What is being asked :: How do the records below read from their first line through the line containing "red strawberry: none"? Write those lines out exactly.

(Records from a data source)

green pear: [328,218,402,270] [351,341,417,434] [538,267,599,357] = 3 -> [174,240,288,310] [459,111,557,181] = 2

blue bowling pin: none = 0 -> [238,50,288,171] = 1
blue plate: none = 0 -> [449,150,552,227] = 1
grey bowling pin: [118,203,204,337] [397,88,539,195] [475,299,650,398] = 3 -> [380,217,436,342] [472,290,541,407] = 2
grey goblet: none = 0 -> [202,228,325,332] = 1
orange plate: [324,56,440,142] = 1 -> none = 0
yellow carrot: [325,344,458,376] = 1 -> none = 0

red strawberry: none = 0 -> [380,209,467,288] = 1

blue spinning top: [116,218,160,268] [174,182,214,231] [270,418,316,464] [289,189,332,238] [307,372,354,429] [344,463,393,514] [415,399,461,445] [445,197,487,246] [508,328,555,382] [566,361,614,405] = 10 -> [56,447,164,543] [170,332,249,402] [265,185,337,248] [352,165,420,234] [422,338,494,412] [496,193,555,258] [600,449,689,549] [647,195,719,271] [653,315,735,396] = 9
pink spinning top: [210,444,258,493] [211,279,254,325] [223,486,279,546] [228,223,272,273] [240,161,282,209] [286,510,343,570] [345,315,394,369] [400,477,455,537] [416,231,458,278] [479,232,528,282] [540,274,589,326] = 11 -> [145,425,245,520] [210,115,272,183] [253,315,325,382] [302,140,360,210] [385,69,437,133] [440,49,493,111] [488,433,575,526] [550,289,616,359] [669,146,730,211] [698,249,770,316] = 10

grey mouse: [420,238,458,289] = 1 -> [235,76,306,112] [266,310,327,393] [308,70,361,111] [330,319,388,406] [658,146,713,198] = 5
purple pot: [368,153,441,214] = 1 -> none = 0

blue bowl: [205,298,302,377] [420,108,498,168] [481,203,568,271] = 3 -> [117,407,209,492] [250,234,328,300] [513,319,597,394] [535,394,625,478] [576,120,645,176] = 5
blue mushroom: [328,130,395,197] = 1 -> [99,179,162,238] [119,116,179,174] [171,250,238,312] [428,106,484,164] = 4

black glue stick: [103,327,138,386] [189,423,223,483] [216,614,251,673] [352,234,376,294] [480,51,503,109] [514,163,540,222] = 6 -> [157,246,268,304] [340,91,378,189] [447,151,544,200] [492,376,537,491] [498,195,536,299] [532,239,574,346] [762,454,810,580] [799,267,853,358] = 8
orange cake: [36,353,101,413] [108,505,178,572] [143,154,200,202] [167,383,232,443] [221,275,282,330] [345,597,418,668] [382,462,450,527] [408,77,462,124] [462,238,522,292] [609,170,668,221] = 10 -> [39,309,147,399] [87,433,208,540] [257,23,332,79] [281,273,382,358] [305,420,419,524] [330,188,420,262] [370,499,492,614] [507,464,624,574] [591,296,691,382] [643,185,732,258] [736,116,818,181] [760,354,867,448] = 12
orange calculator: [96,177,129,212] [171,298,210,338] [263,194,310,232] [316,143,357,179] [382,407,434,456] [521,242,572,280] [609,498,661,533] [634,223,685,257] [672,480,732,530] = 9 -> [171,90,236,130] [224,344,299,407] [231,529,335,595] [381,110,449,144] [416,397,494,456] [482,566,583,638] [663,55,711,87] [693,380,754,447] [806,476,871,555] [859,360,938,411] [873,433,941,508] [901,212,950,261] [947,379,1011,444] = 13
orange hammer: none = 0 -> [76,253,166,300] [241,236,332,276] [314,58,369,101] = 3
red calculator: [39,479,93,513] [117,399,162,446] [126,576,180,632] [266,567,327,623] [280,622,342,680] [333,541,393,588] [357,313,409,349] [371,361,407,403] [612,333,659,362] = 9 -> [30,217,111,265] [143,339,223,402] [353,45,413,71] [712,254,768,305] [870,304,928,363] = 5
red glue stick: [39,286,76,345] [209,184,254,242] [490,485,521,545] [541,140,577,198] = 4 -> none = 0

Written response ::
green pear: [328,218,402,270] [351,341,417,434] [538,267,599,357] = 3 -> [174,240,288,310] [459,111,557,181] = 2

blue bowling pin: none = 0 -> [238,50,288,171] = 1
blue plate: none = 0 -> [449,150,552,227] = 1
grey bowling pin: [118,203,204,337] [397,88,539,195] [475,299,650,398] = 3 -> [380,217,436,342] [472,290,541,407] = 2
grey goblet: none = 0 -> [202,228,325,332] = 1
orange plate: [324,56,440,142] = 1 -> none = 0
yellow carrot: [325,344,458,376] = 1 -> none = 0

red strawberry: none = 0 -> [380,209,467,288] = 1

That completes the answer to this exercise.